* The records *
------------------------------------------------------------

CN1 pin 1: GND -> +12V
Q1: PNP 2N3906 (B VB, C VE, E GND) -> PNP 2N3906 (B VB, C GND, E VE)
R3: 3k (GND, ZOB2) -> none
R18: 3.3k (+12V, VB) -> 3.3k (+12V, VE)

------------------------------------------------------------

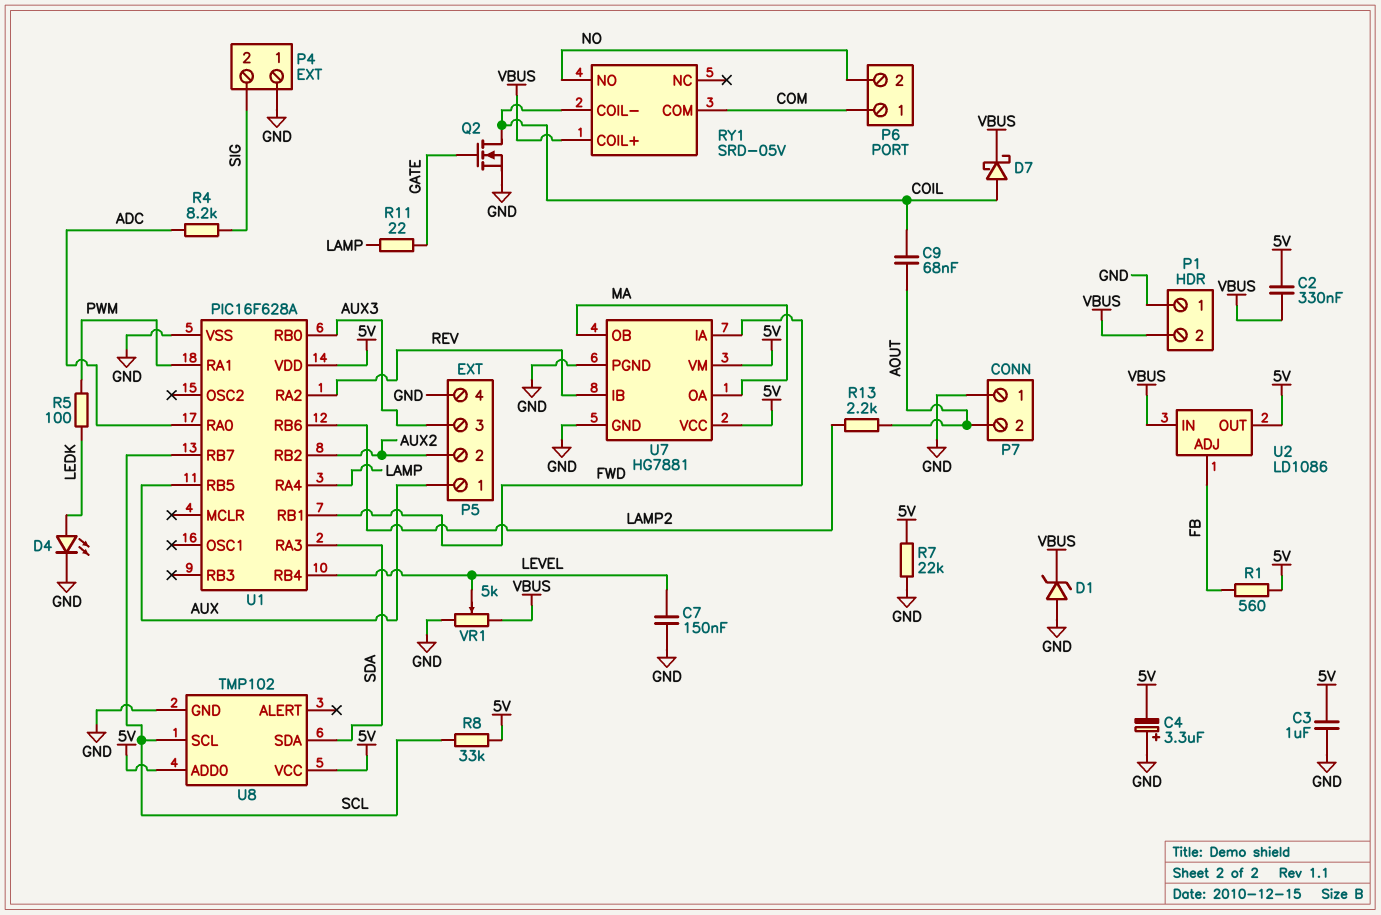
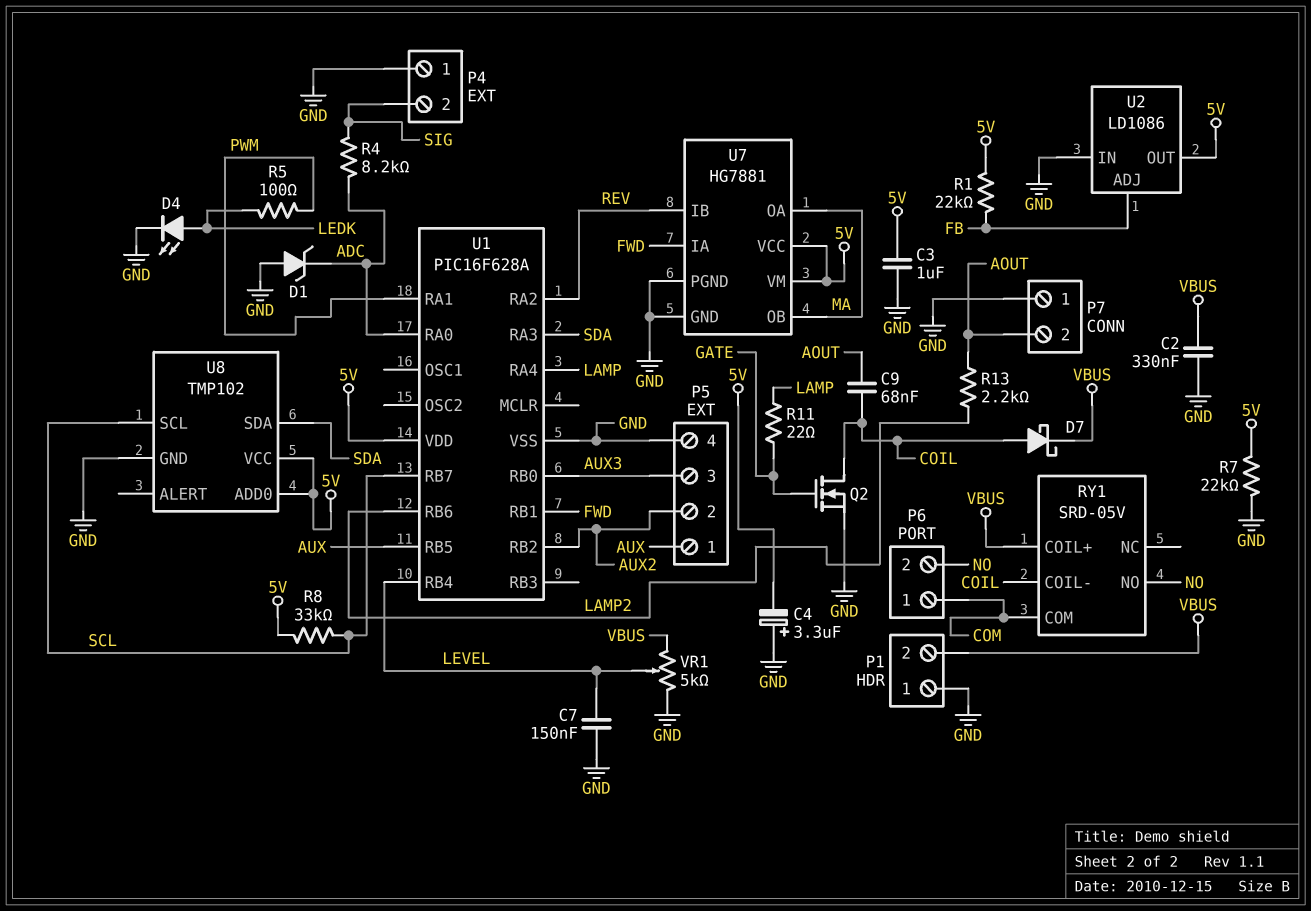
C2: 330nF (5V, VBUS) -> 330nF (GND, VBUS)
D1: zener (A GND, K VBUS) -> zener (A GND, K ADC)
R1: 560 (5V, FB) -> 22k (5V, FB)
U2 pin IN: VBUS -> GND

------------------------------------------------------------

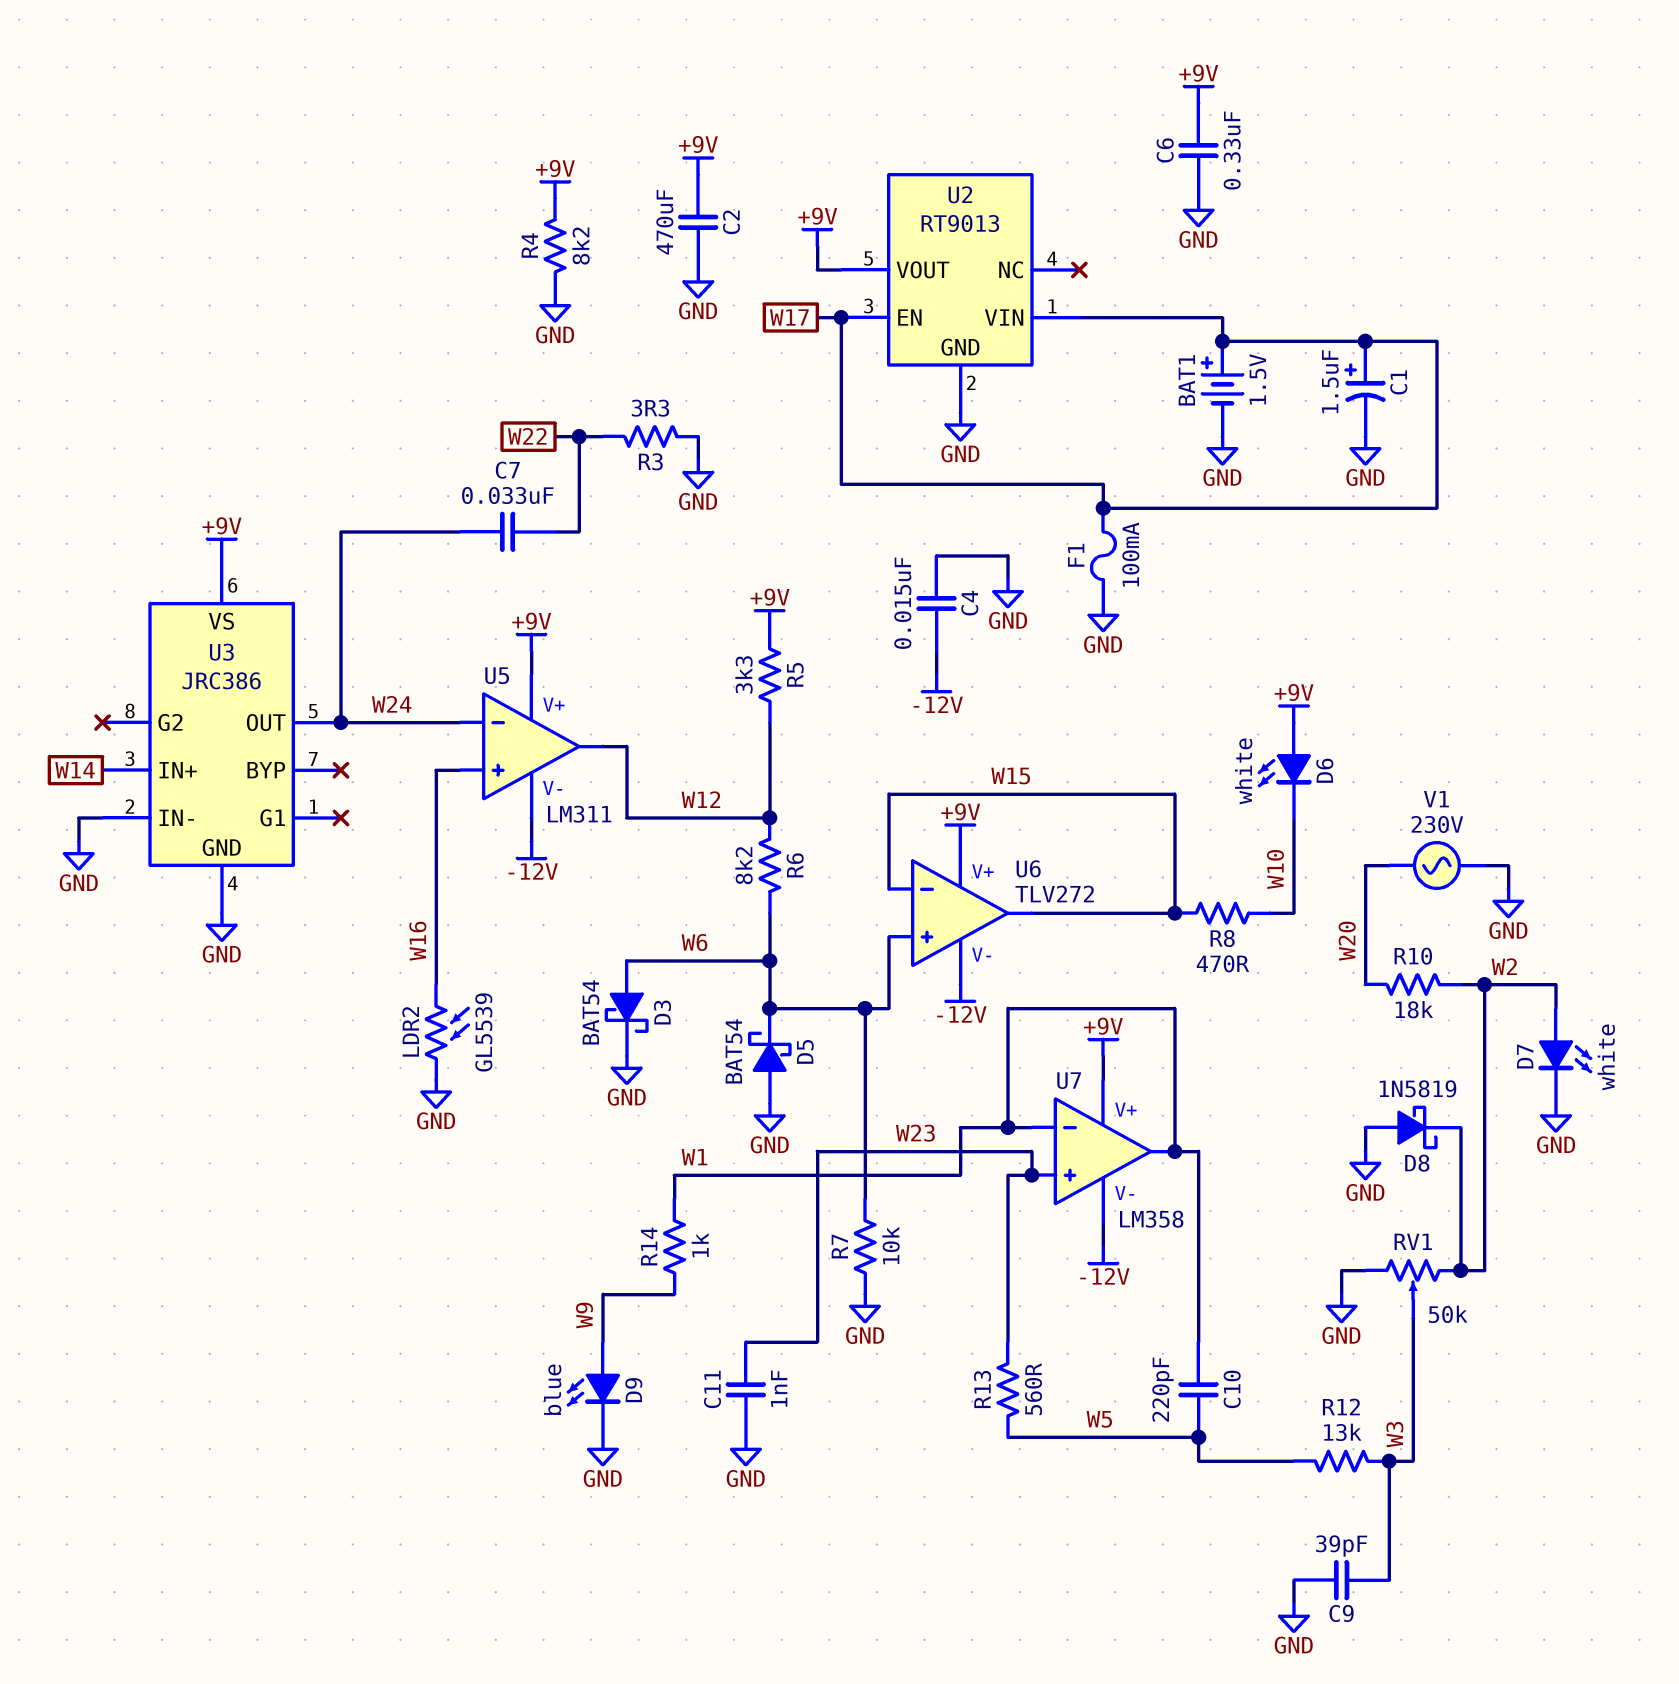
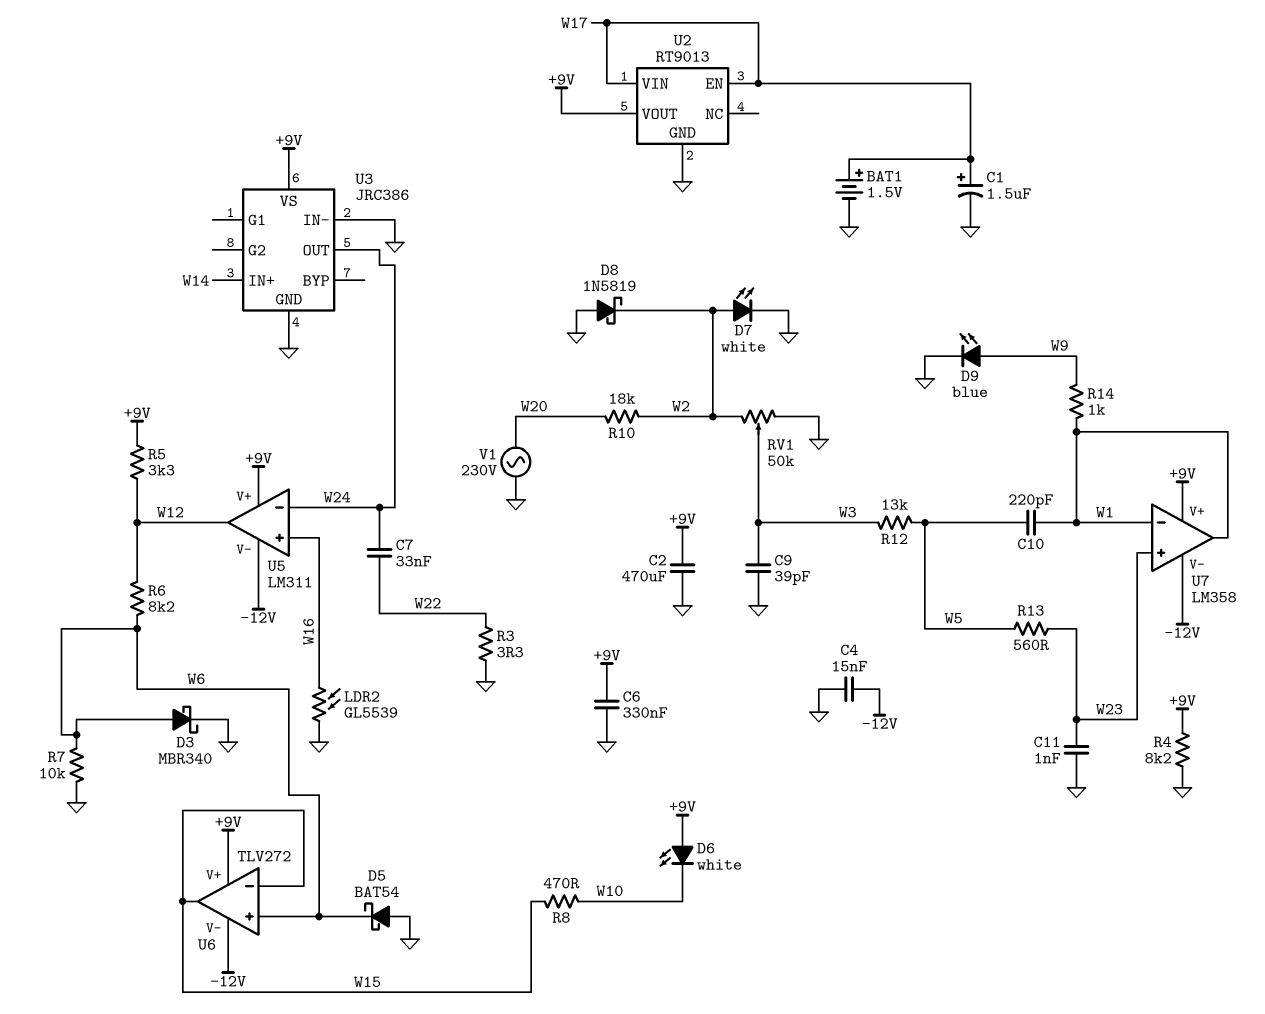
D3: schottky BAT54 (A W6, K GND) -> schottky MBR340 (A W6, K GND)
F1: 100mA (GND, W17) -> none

------------------------------------------------------------

* What is being asked *
Copy out, exactly and alone, the lines of the entries above between the ones holding "D1: zener (A" and "U2 pin IN: VBUS -> GND", inclusive.

* Expected answer *
D1: zener (A GND, K VBUS) -> zener (A GND, K ADC)
R1: 560 (5V, FB) -> 22k (5V, FB)
U2 pin IN: VBUS -> GND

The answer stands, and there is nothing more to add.